DATA SHOWN:
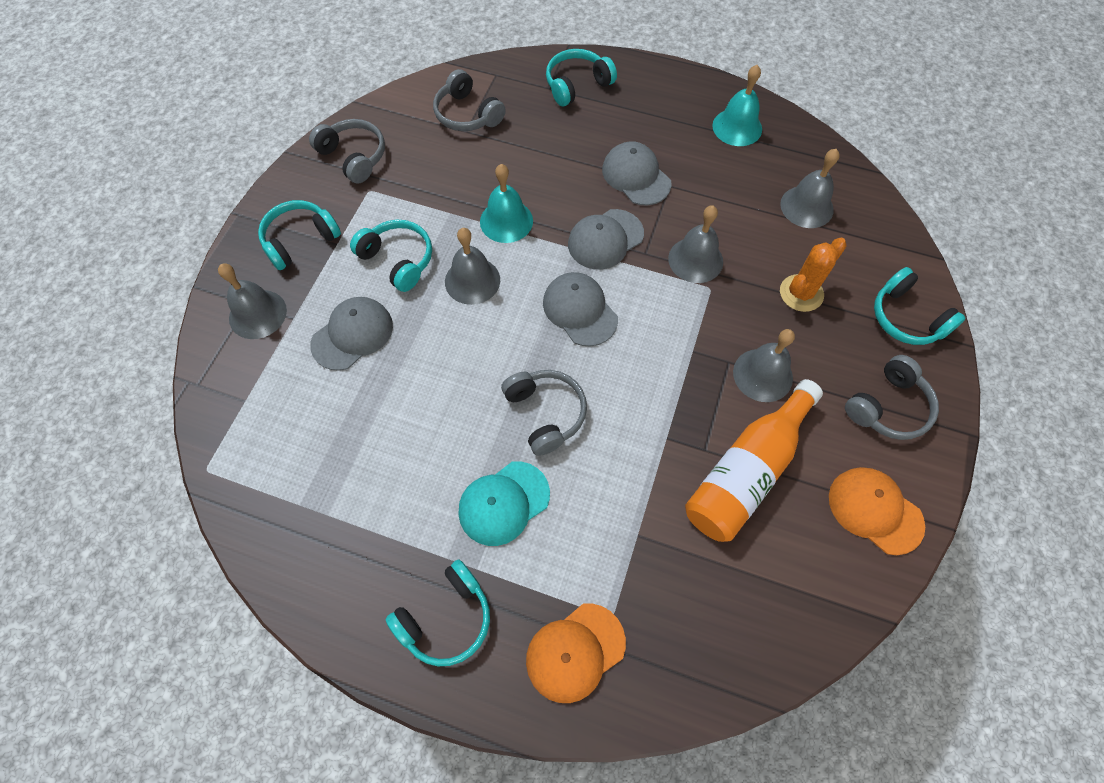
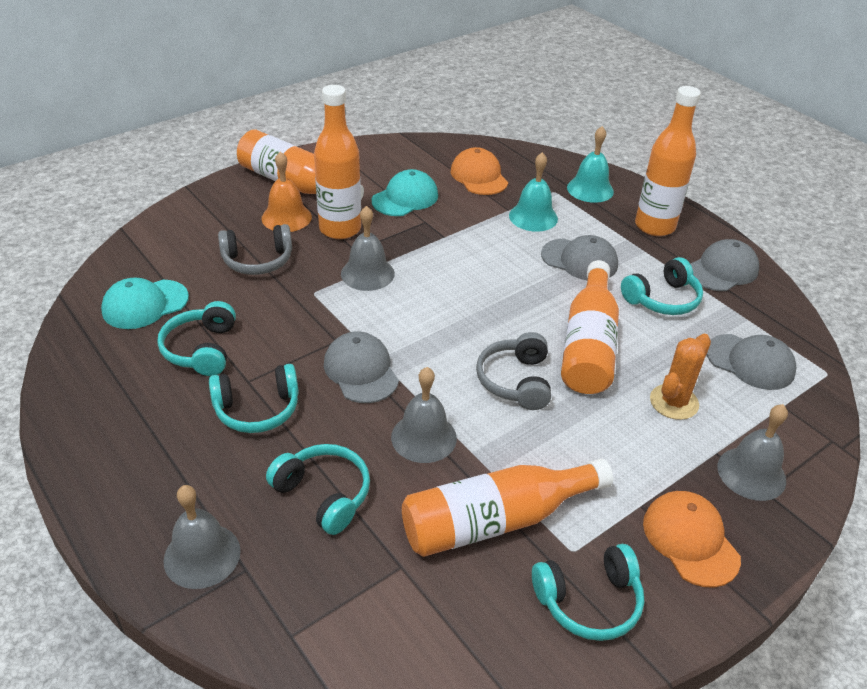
grey bell: 5 -> 4
grey headphones: 4 -> 2
orange bell: 0 -> 1
orange bottle: 1 -> 5
turquoise cap: 1 -> 2

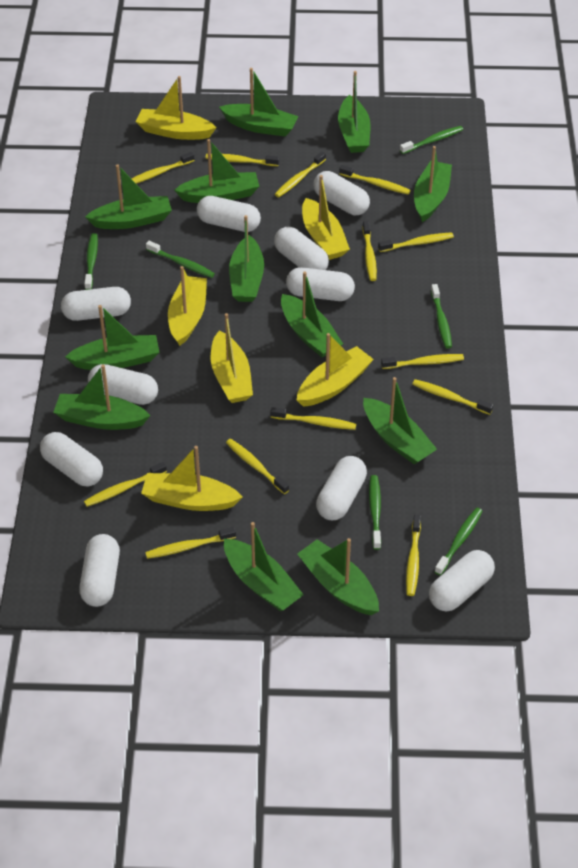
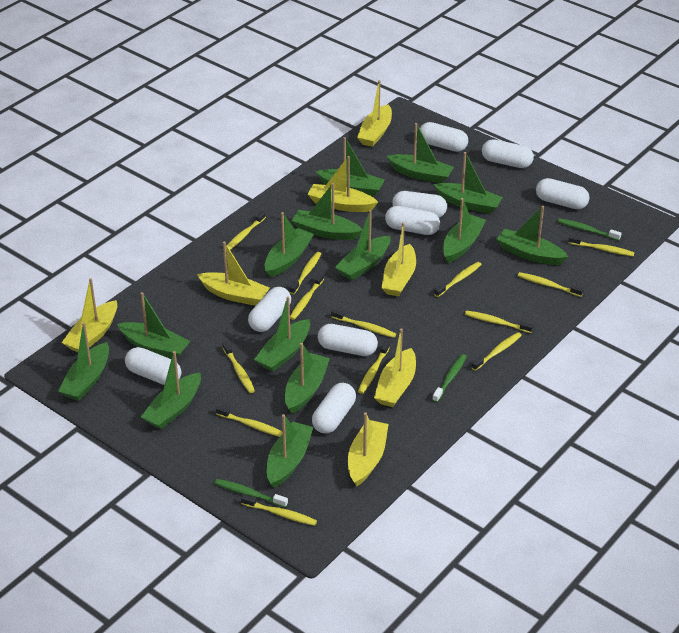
green boat: 12 -> 14
green toothbrush: 6 -> 3
white capsule: 10 -> 9
yellow boat: 6 -> 7

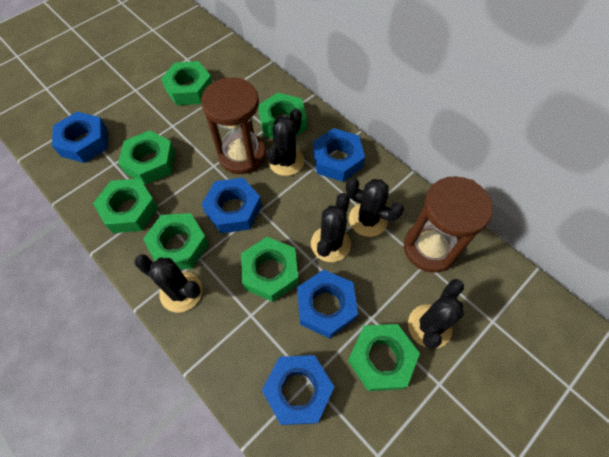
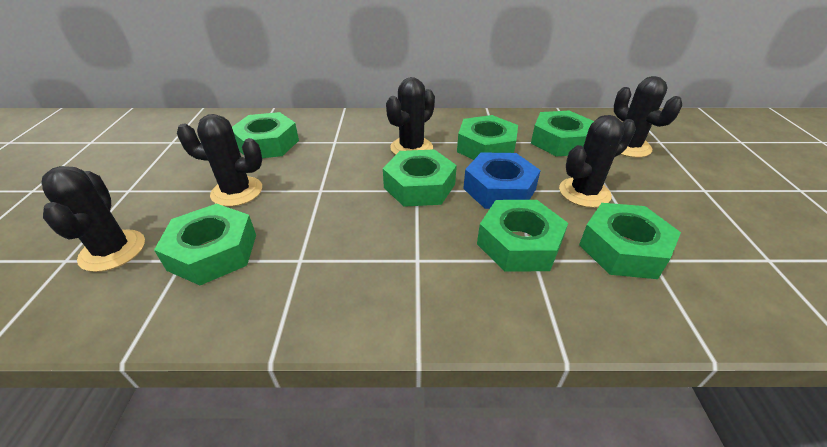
blue nut: 5 -> 1
brown hourglass: 2 -> 0

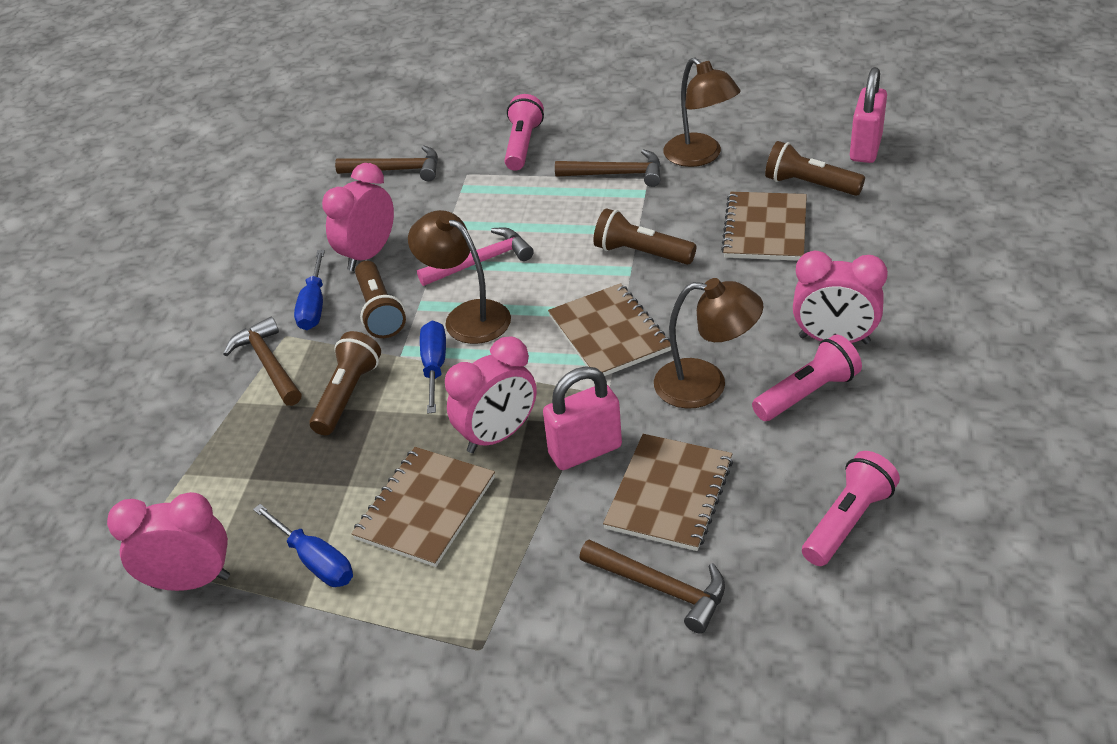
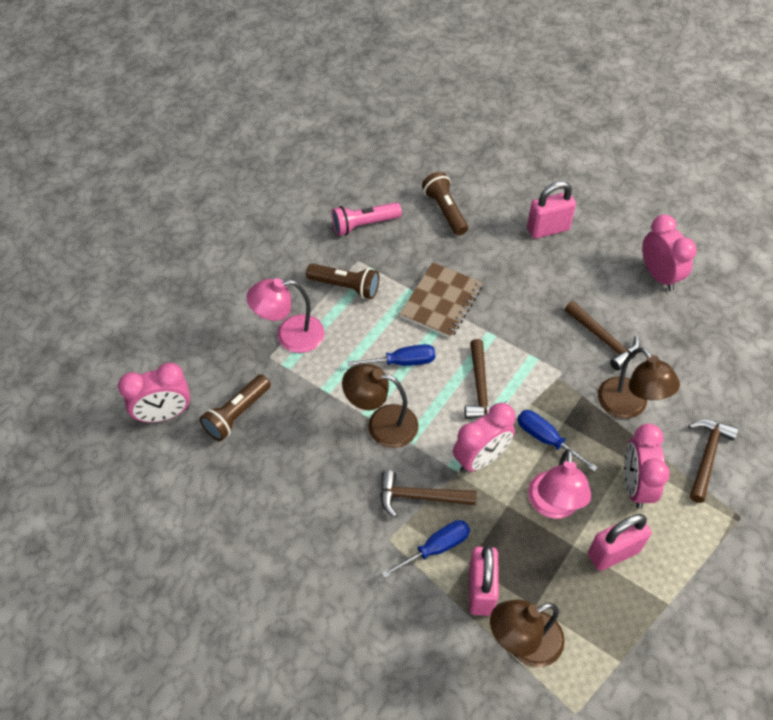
brown flashlight: 4 -> 3
brown notebook: 4 -> 1
pink flashlight: 3 -> 1
pink hammer: 1 -> 0
pink lamp: 0 -> 2
pink padlock: 2 -> 3

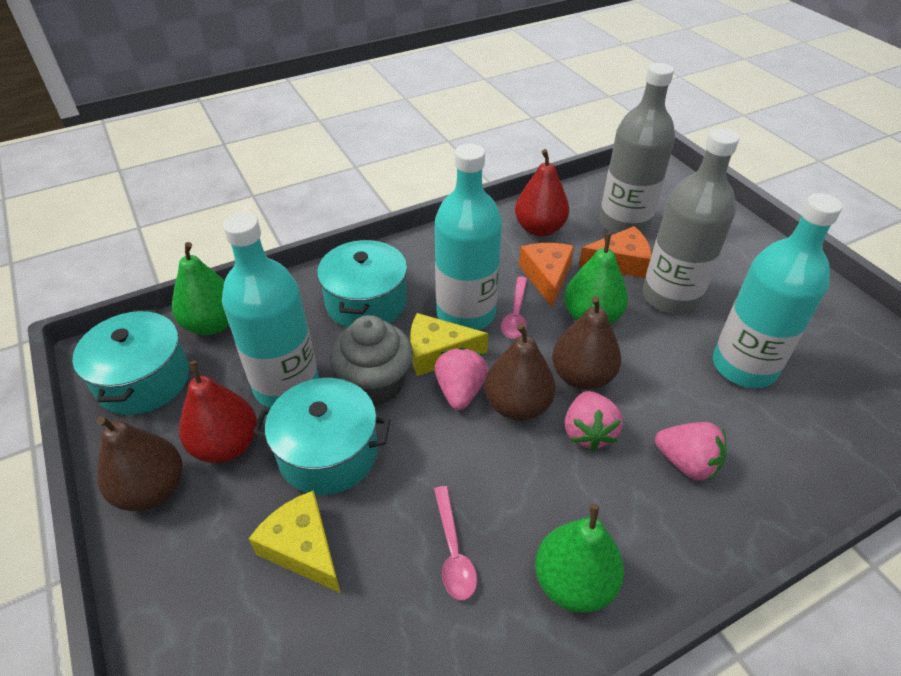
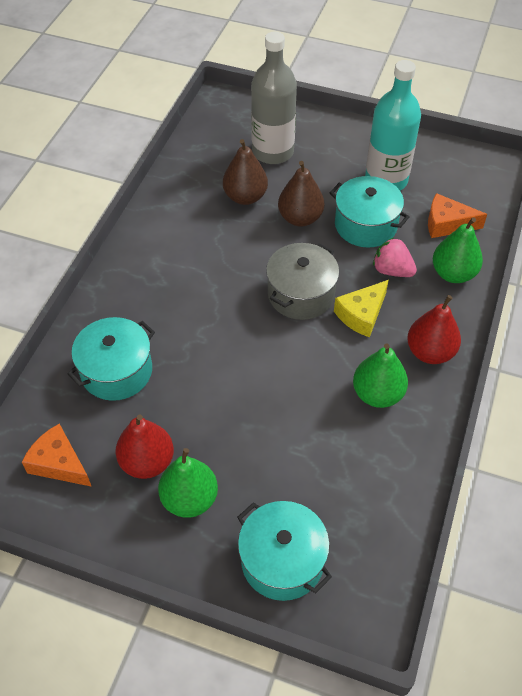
brown pear: 3 -> 2
grey bottle: 2 -> 1
grey cupcake: 1 -> 0
grey pot: 0 -> 1
pink spoon: 2 -> 0
pink strawberry: 3 -> 1
turquoise bottle: 3 -> 1
yellow cheese: 2 -> 1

AIM OF THE TASK: Leave every image out and retype the entries above word for word.

EXERCISE RESULT:
grey bell: 5 -> 4
grey headphones: 4 -> 2
orange bell: 0 -> 1
orange bottle: 1 -> 5
turquoise cap: 1 -> 2

green boat: 12 -> 14
green toothbrush: 6 -> 3
white capsule: 10 -> 9
yellow boat: 6 -> 7

blue nut: 5 -> 1
brown hourglass: 2 -> 0

brown flashlight: 4 -> 3
brown notebook: 4 -> 1
pink flashlight: 3 -> 1
pink hammer: 1 -> 0
pink lamp: 0 -> 2
pink padlock: 2 -> 3

brown pear: 3 -> 2
grey bottle: 2 -> 1
grey cupcake: 1 -> 0
grey pot: 0 -> 1
pink spoon: 2 -> 0
pink strawberry: 3 -> 1
turquoise bottle: 3 -> 1
yellow cheese: 2 -> 1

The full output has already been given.